• **What the exercise asks**
Starting at the line that has "R104: 680 (P102/3, VDD)" and stopping after the line that has "SW101: none -> switch (GND, RESET)", reproduce the listing below exactly; omit everything else.

• **Record set**
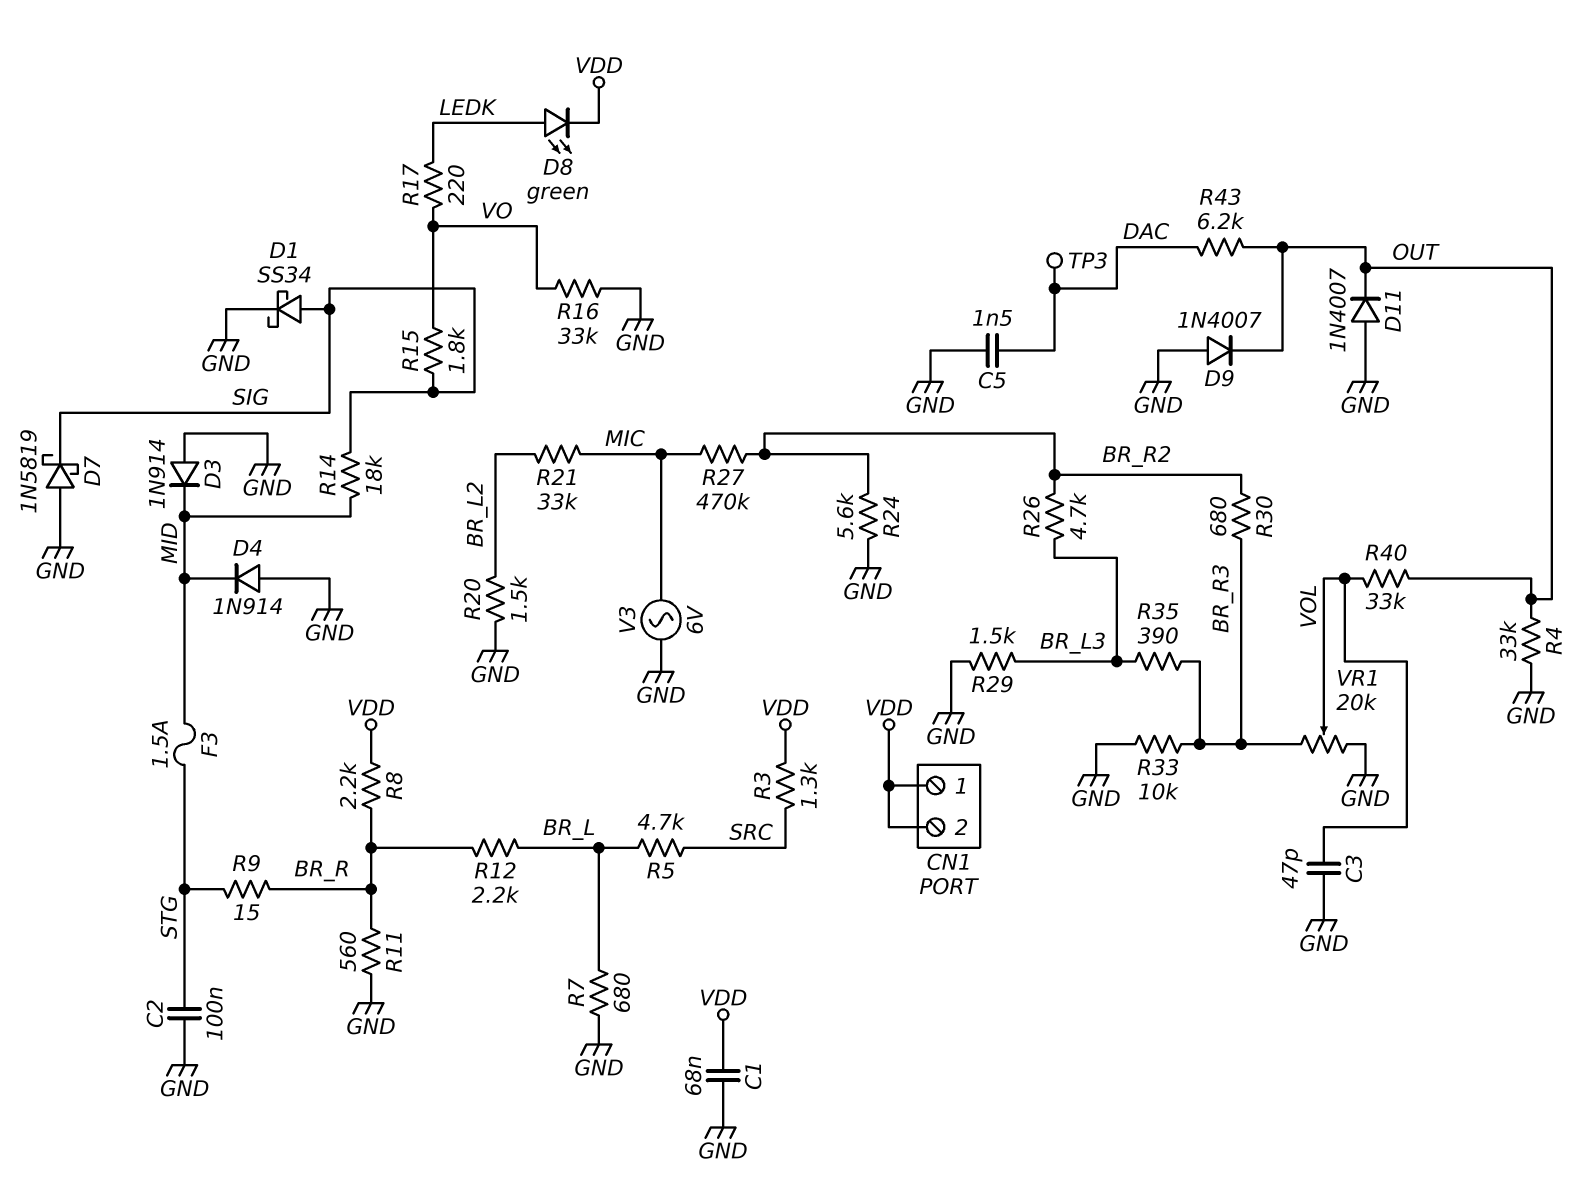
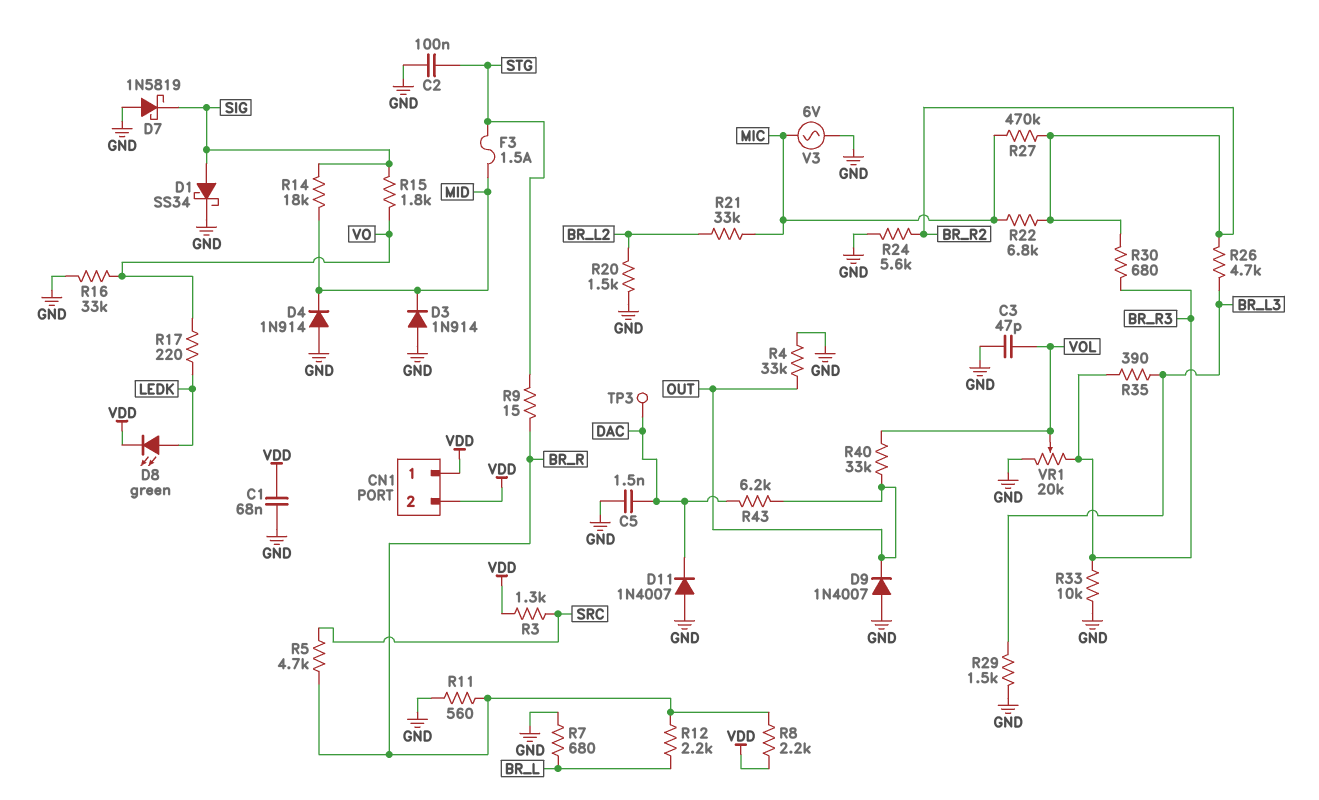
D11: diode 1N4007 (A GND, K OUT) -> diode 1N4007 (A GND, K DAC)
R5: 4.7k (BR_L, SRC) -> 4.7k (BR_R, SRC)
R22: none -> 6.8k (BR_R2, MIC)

--

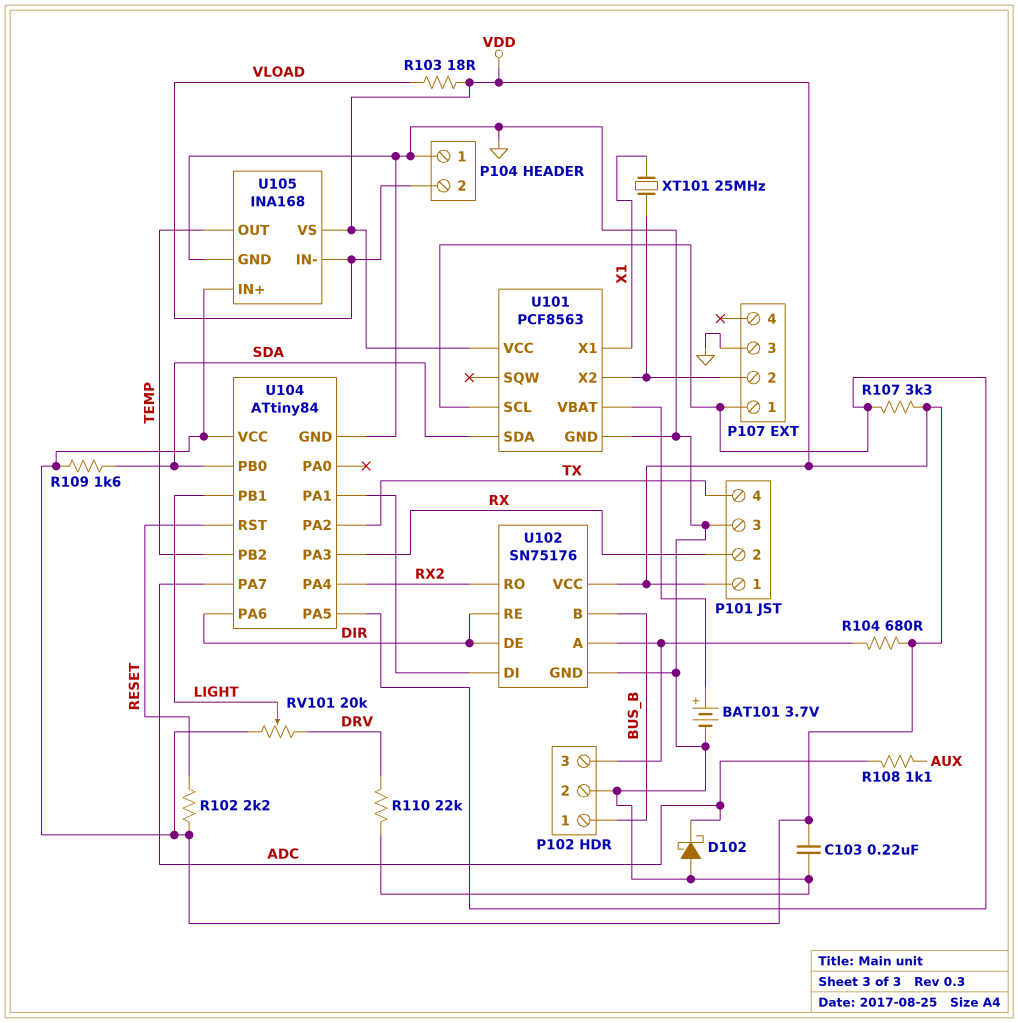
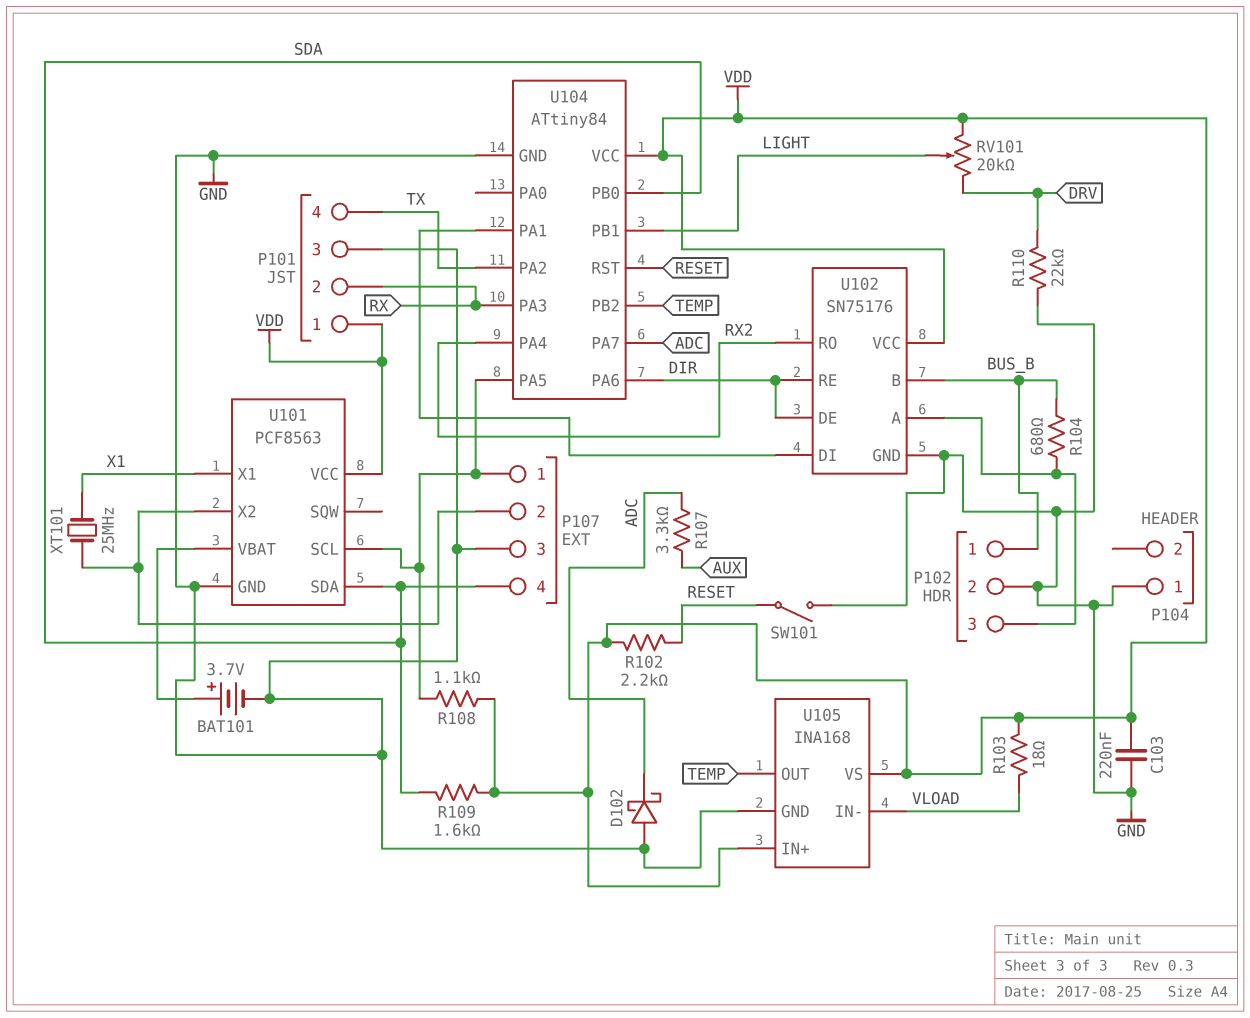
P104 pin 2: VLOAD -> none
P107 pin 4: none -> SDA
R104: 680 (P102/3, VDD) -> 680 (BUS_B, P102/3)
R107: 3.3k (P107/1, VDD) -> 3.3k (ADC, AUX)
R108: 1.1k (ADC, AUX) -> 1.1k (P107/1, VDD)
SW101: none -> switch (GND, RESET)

• **Task result**
R104: 680 (P102/3, VDD) -> 680 (BUS_B, P102/3)
R107: 3.3k (P107/1, VDD) -> 3.3k (ADC, AUX)
R108: 1.1k (ADC, AUX) -> 1.1k (P107/1, VDD)
SW101: none -> switch (GND, RESET)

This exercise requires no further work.